Assignment.
Return the following data exactly, with all pictures left out.
'''
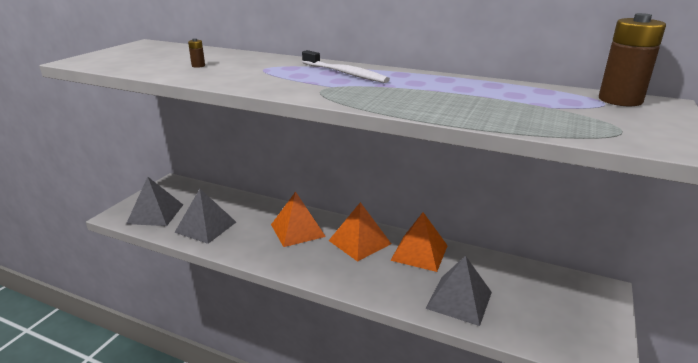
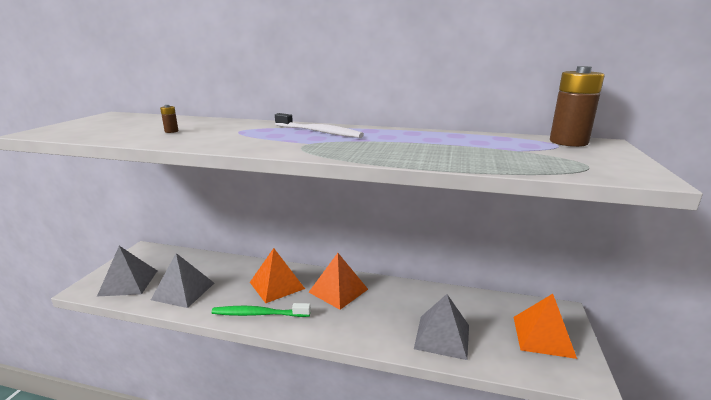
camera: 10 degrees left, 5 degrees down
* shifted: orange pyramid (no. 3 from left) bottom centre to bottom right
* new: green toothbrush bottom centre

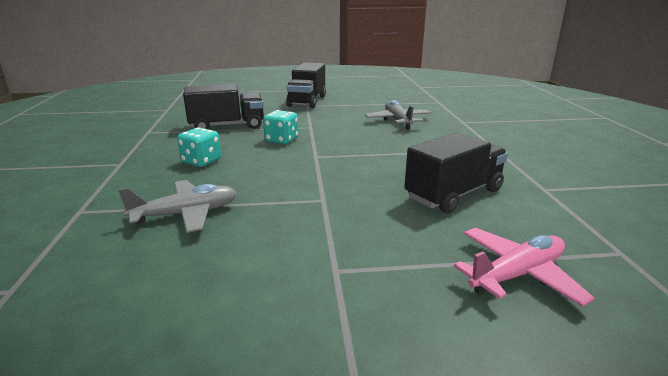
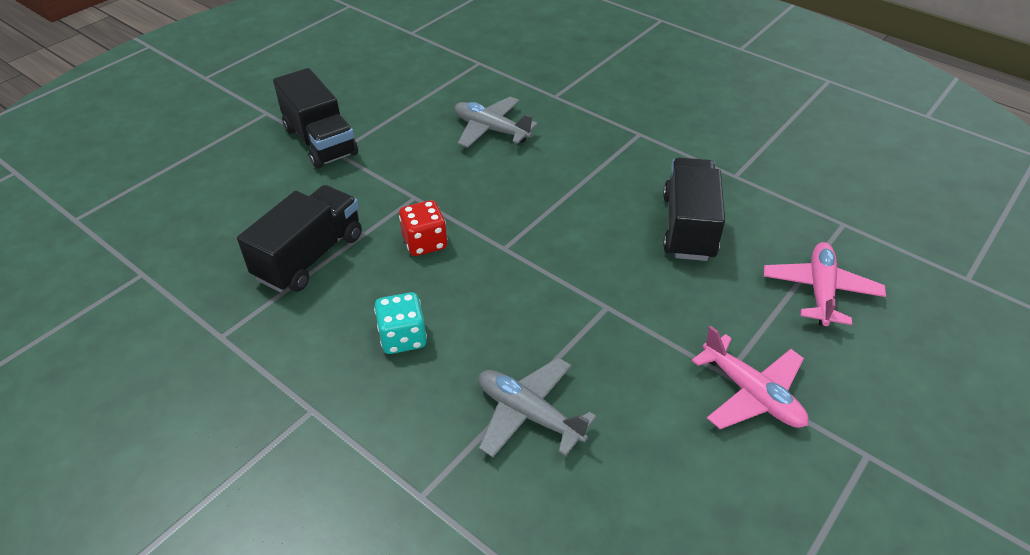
camera: 45 degrees left, 20 degrees up
* repainted: turquoise dice (no. 2 from left) centre to red dice centre
* rotated: grey plane (no. 1 from left in the first image) middle left = bottom centre 75 degrees counterclockwise
* new: pink plane (no. 1 from left) bottom right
'''
Response for this exercise.
camera: 10 degrees left, 5 degrees down
* shifted: orange pyramid (no. 3 from left) bottom centre to bottom right
* new: green toothbrush bottom centre

camera: 45 degrees left, 20 degrees up
* repainted: turquoise dice (no. 2 from left) centre to red dice centre
* rotated: grey plane (no. 1 from left in the first image) middle left = bottom centre 75 degrees counterclockwise
* new: pink plane (no. 1 from left) bottom right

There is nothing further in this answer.